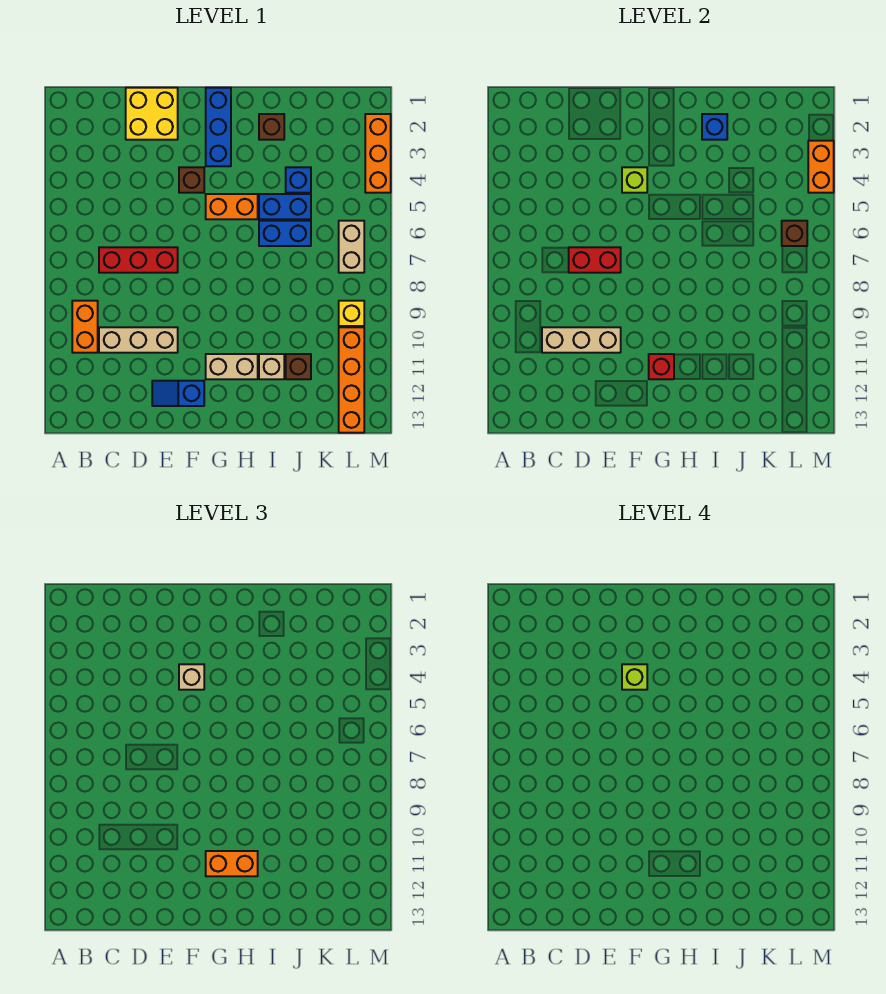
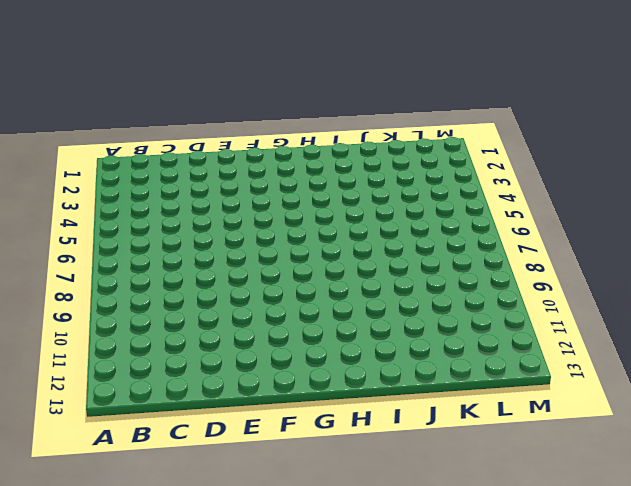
none -> orange 1x2 brick [72,301,98,353]
none -> red 1x3 brick [99,247,178,273]
none -> tan 1x3 brick [99,327,178,353]

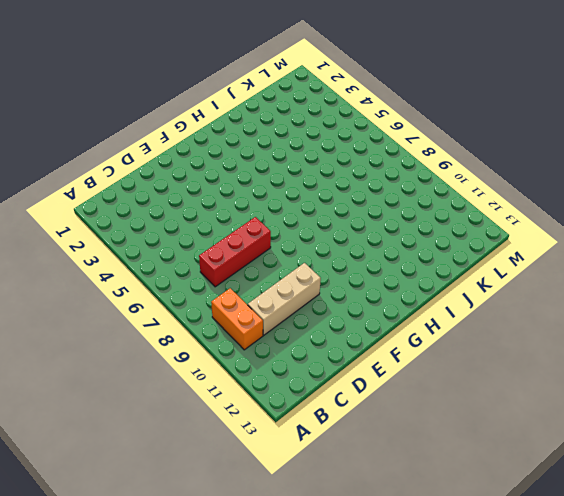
none -> yellow 2x2 brick [126,88,178,140]
none -> blue 1x2 slope [152,381,204,406]
none -> brown 1x1 brick [179,167,204,193]

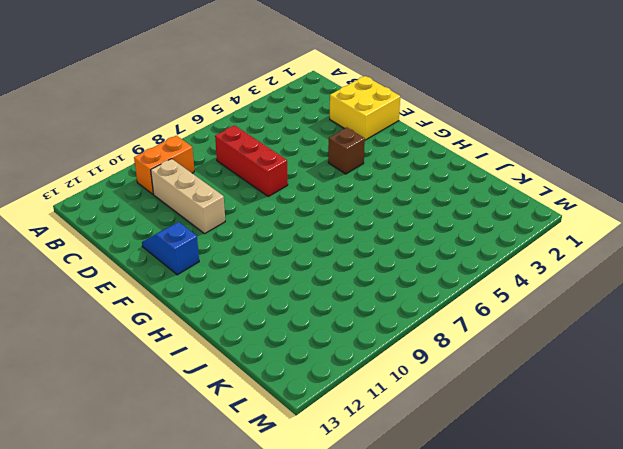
none -> blue 1x3 brick [206,88,231,166]
none -> orange 1x2 brick [206,194,258,219]
none -> tan 1x2 brick [206,354,258,379]

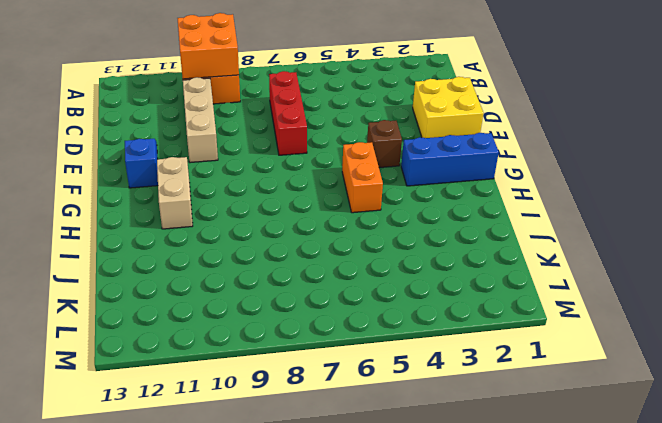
orange 2x2 brick [178,13,239,79] -> none
none -> brown 1x1 brick [259,114,284,140]
none -> blue 1x2 brick [259,194,311,219]
none -> blue 1x2 brick [259,221,311,246]

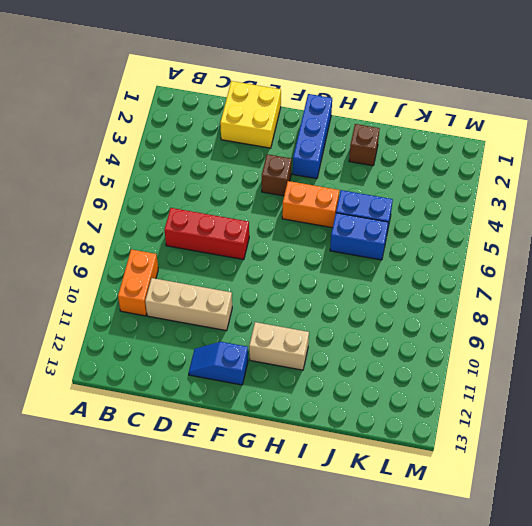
none -> tan 1x1 brick [259,354,284,379]
none -> blue 1x1 brick [286,167,311,193]
none -> brown 1x1 brick [286,354,311,379]

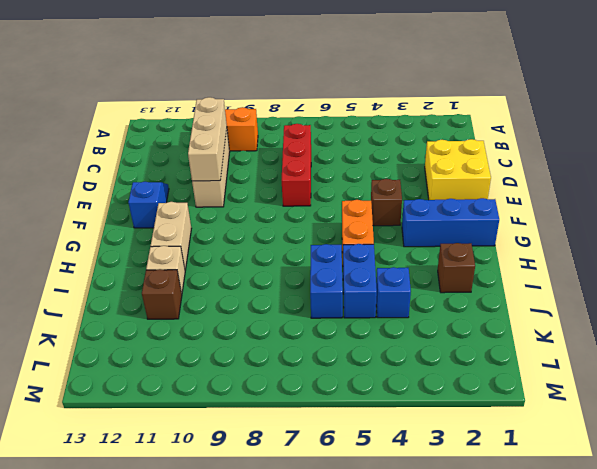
none -> tan 1x2 brick [339,221,364,273]
none -> yellow 1x1 brick [339,301,364,326]
none -> orange 1x4 brick [339,327,364,433]

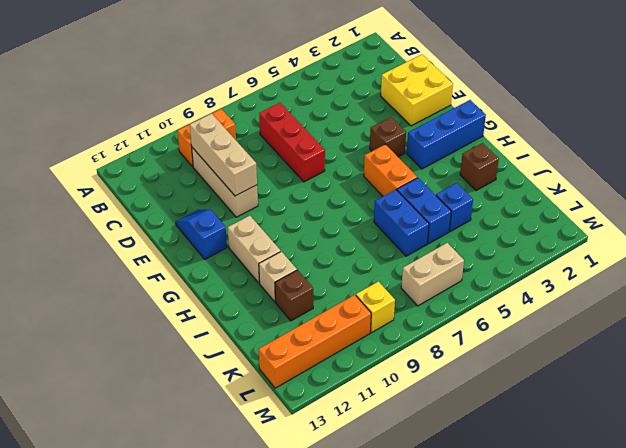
none -> orange 1x3 brick [365,114,391,193]
none -> red 1x2 brick [569,247,621,273]
none -> lime 1x1 brick [622,167,647,193]

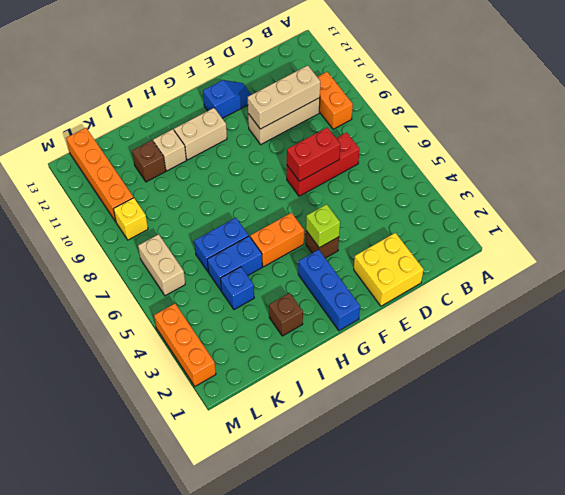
none -> red 1x1 brick [649,354,674,379]
none -> blue 1x1 brick [702,114,727,140]
none -> brown 1x1 brick [782,221,807,246]

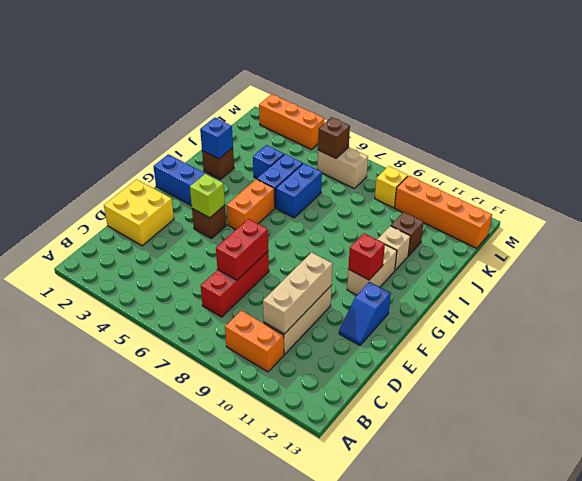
none -> orange 1x2 brick [808,141,834,193]
none -> tan 1x1 brick [179,664,204,690]
none -> orange 1x2 brick [206,851,258,876]

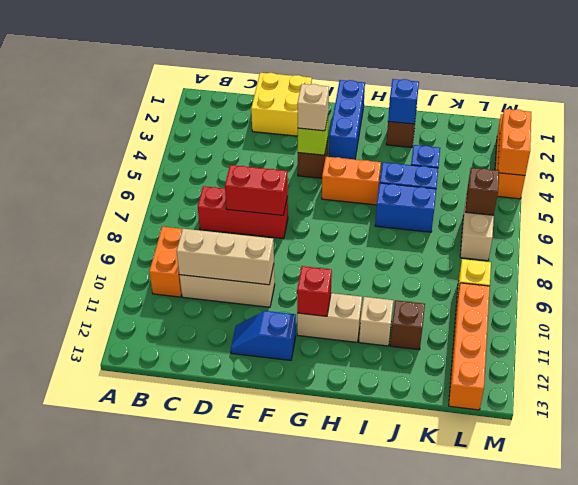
none -> orange 1x2 brick [206,851,258,876]
none -> lime 1x1 brick [622,664,647,690]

**Problem description:** Quote verbatim the final run of lines in the material above, from the line that contains "none -> brown 1x1 brick [179,167,204,193]" through the very last line, excluding any pictures.

**Result:**
none -> brown 1x1 brick [179,167,204,193]

none -> blue 1x3 brick [206,88,231,166]
none -> orange 1x2 brick [206,194,258,219]
none -> tan 1x2 brick [206,354,258,379]

orange 2x2 brick [178,13,239,79] -> none
none -> brown 1x1 brick [259,114,284,140]
none -> blue 1x2 brick [259,194,311,219]
none -> blue 1x2 brick [259,221,311,246]

none -> tan 1x1 brick [259,354,284,379]
none -> blue 1x1 brick [286,167,311,193]
none -> brown 1x1 brick [286,354,311,379]

none -> tan 1x2 brick [339,221,364,273]
none -> yellow 1x1 brick [339,301,364,326]
none -> orange 1x4 brick [339,327,364,433]

none -> orange 1x3 brick [365,114,391,193]
none -> red 1x2 brick [569,247,621,273]
none -> lime 1x1 brick [622,167,647,193]

none -> red 1x1 brick [649,354,674,379]
none -> blue 1x1 brick [702,114,727,140]
none -> brown 1x1 brick [782,221,807,246]

none -> orange 1x2 brick [808,141,834,193]
none -> tan 1x1 brick [179,664,204,690]
none -> orange 1x2 brick [206,851,258,876]

none -> orange 1x2 brick [206,851,258,876]
none -> lime 1x1 brick [622,664,647,690]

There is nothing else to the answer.